Extracted information:
+++++

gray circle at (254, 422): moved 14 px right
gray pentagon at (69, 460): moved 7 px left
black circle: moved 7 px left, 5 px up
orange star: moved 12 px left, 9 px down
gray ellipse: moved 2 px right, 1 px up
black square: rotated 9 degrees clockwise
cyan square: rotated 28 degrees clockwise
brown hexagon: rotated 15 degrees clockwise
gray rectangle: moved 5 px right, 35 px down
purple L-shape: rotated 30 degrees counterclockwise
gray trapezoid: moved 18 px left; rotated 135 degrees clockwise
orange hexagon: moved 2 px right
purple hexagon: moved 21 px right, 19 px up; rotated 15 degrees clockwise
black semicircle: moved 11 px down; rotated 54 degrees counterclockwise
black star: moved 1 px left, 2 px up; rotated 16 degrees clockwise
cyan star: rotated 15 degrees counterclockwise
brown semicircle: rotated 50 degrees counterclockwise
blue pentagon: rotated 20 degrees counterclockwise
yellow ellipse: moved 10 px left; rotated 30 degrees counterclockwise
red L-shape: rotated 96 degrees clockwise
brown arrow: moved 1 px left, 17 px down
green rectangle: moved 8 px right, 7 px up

+++++

Description of the task:
Could you change every "counterclockwise" to "anticlockwise" in everything from the start of the material down to the line containing "yellow ellipse: moved", leaving the rest of those lines unchanged?

Answer for the task:
gray circle at (254, 422): moved 14 px right
gray pentagon at (69, 460): moved 7 px left
black circle: moved 7 px left, 5 px up
orange star: moved 12 px left, 9 px down
gray ellipse: moved 2 px right, 1 px up
black square: rotated 9 degrees clockwise
cyan square: rotated 28 degrees clockwise
brown hexagon: rotated 15 degrees clockwise
gray rectangle: moved 5 px right, 35 px down
purple L-shape: rotated 30 degrees anticlockwise
gray trapezoid: moved 18 px left; rotated 135 degrees clockwise
orange hexagon: moved 2 px right
purple hexagon: moved 21 px right, 19 px up; rotated 15 degrees clockwise
black semicircle: moved 11 px down; rotated 54 degrees anticlockwise
black star: moved 1 px left, 2 px up; rotated 16 degrees clockwise
cyan star: rotated 15 degrees anticlockwise
brown semicircle: rotated 50 degrees anticlockwise
blue pentagon: rotated 20 degrees anticlockwise
yellow ellipse: moved 10 px left; rotated 30 degrees anticlockwise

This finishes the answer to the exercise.